[Task to complete]
From the listing below, set down exactly the lines between the one holding "(277, 252) = (210, 340): black" and the one holding "(499, 282) = (339, 420): none -> white pot", inclusive. No other line is wanted.

** Records for processing follows **

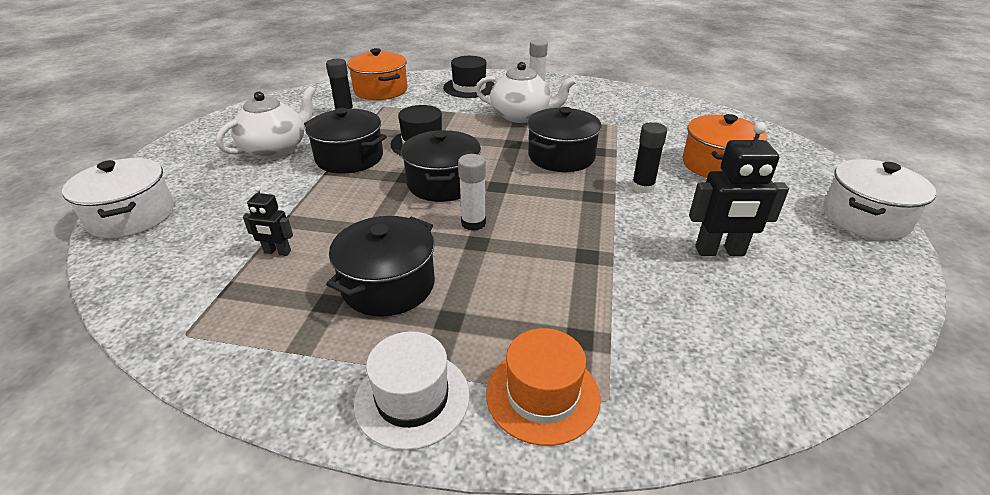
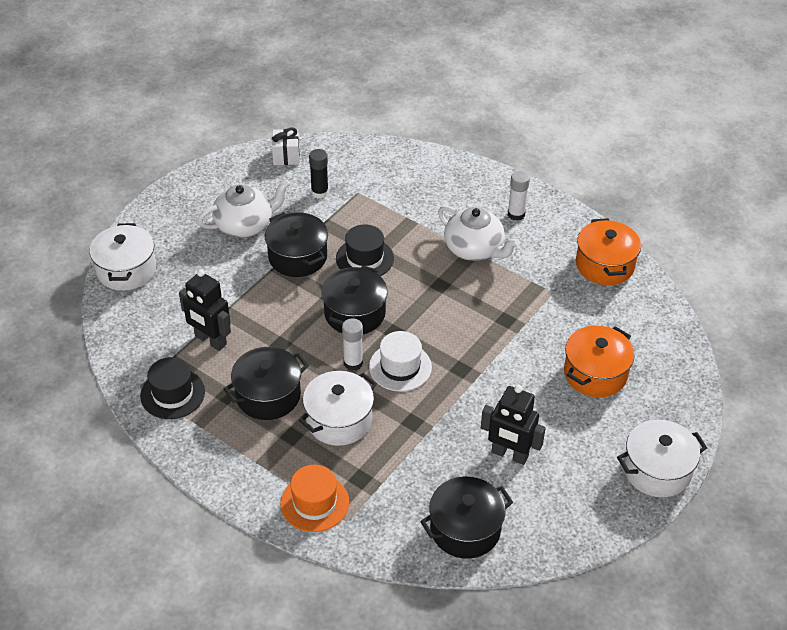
camera: 25 degrees right, 10 degrees up
(277, 252) = (210, 340): black robot -> black robot, size x1.81
(296, 99) = (286, 156): none -> white gift
(380, 90) = (367, 166): orange pot -> orange pot (605, 265)
(412, 398) = (245, 476): white hat -> white hat (400, 367)
(469, 87) = (453, 188): black hat -> black hat (172, 394)
(499, 282) = (339, 420): none -> white pot
(561, 156) = (470, 316): black pot -> black pot (465, 529)
(642, 187) = (508, 374): black glue stick -> none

** End of Records for processing **

[Answer to this task]
(277, 252) = (210, 340): black robot -> black robot, size x1.81
(296, 99) = (286, 156): none -> white gift
(380, 90) = (367, 166): orange pot -> orange pot (605, 265)
(412, 398) = (245, 476): white hat -> white hat (400, 367)
(469, 87) = (453, 188): black hat -> black hat (172, 394)
(499, 282) = (339, 420): none -> white pot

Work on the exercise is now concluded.